Repeat the listing word for word. No pictures belong in the copy.
-------- Data provided --------
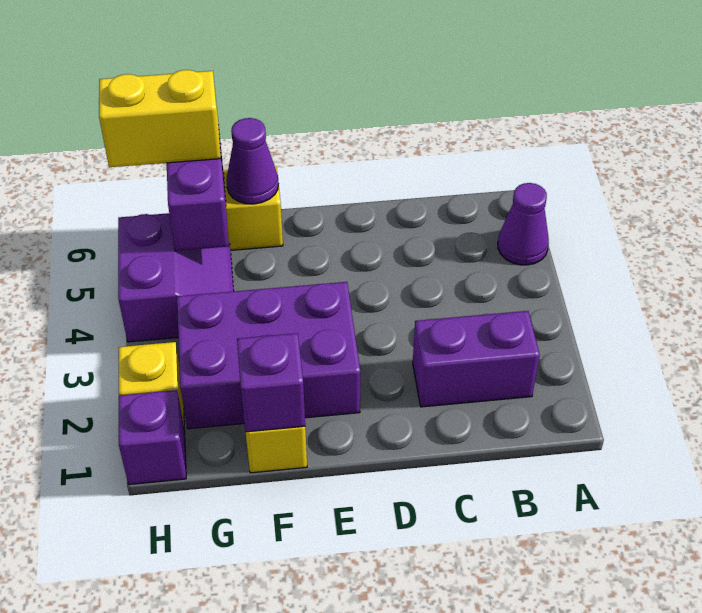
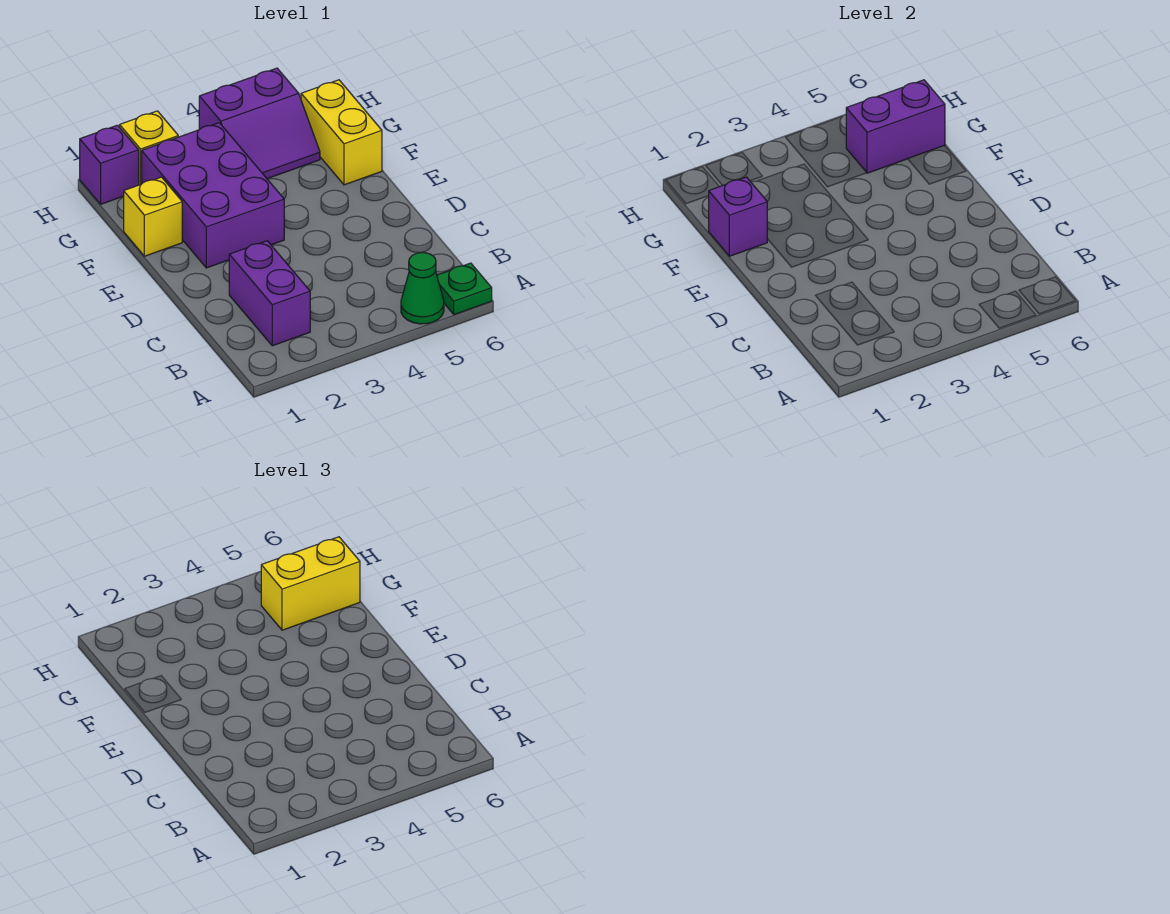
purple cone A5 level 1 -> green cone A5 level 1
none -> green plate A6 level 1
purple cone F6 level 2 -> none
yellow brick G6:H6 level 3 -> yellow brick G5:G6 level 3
--------
» Solution for this problem
purple cone A5 level 1 -> green cone A5 level 1
none -> green plate A6 level 1
purple cone F6 level 2 -> none
yellow brick G6:H6 level 3 -> yellow brick G5:G6 level 3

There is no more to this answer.